Integer vertex sequences:
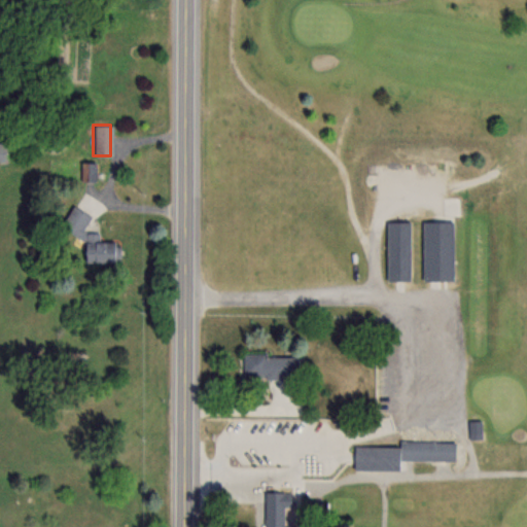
[(113,241),(96,241),(96,232),(84,232),(85,210),(65,210),(64,233),(81,234),(80,260),(113,261),(113,241)]
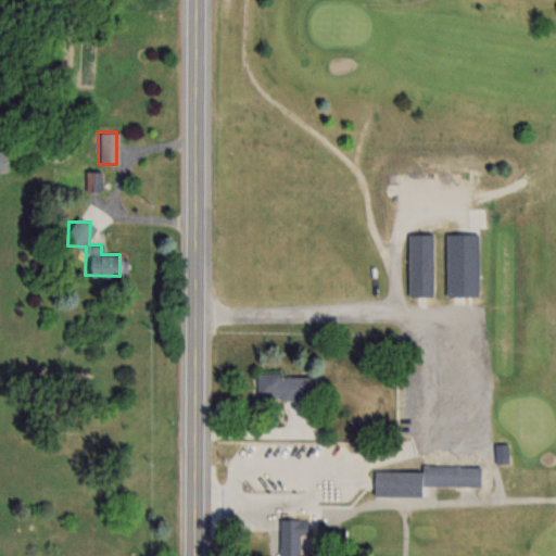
[(444,294),(477,294),(477,232),(444,232),(444,294)]
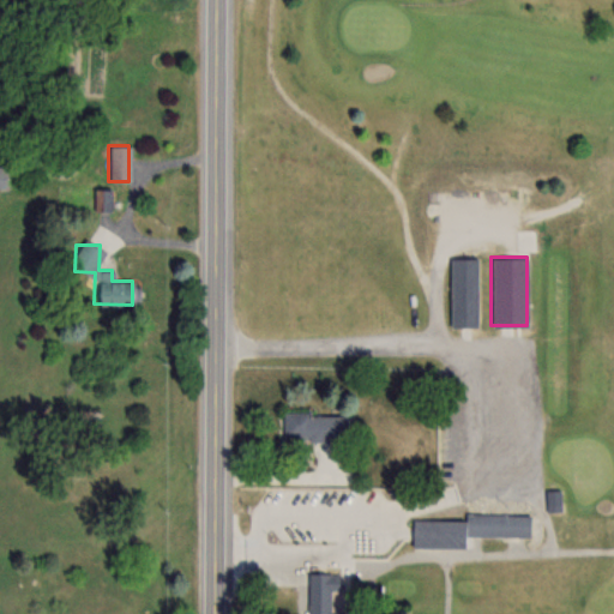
[(447,326),(475,326),(475,258),(447,258),(447,326)]
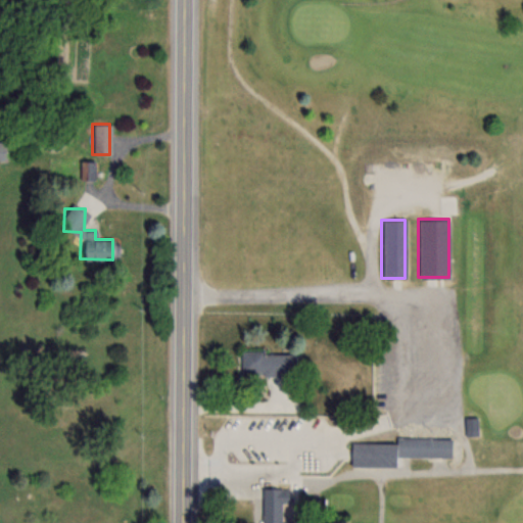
[(239,374),(291,374),(291,350),(238,351),(239,374)]
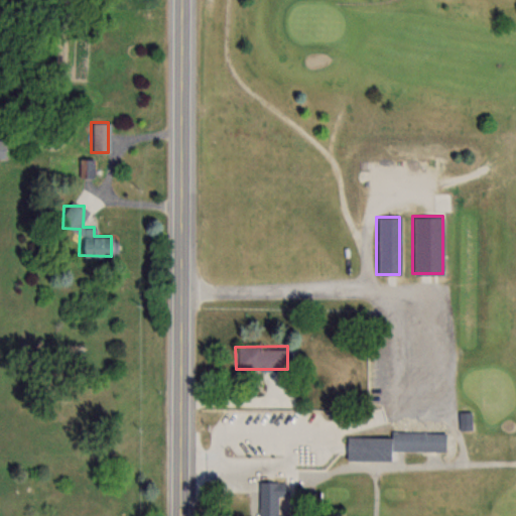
[(456,409),(469,408),(470,428),(458,428),(456,409)]
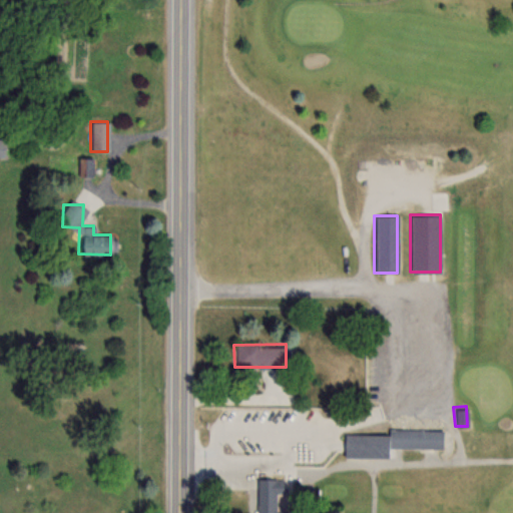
[(340,432),(386,433),(387,427),(442,428),(442,446),(430,446),(398,445),(388,445),(389,456),(339,456),(340,432)]
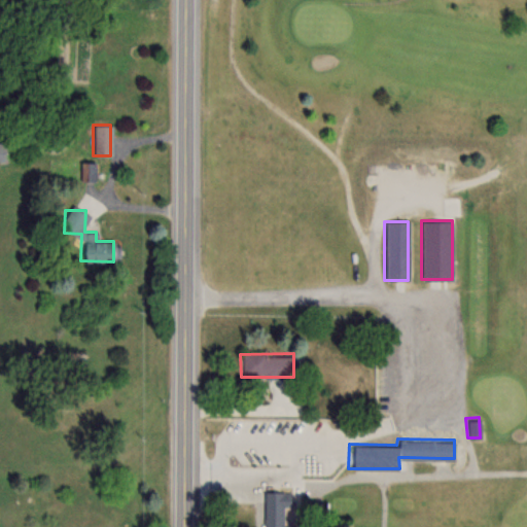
[(261,526),(262,489),(288,490),(289,504),(282,503),(282,525),(294,525),(294,526),(261,526)]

[PROBLEM REQUIREMENTS] Copy the lines starting at the line that contains "[(456,409),(469,408),(470,428),(458,428),(456,409)]" and running to the final line of the entries, inclusive; omit all pictures.

[TASK SOLUTION]
[(456,409),(469,408),(470,428),(458,428),(456,409)]
[(340,432),(386,433),(387,427),(442,428),(442,446),(430,446),(398,445),(388,445),(389,456),(339,456),(340,432)]
[(261,526),(262,489),(288,490),(289,504),(282,503),(282,525),(294,525),(294,526),(261,526)]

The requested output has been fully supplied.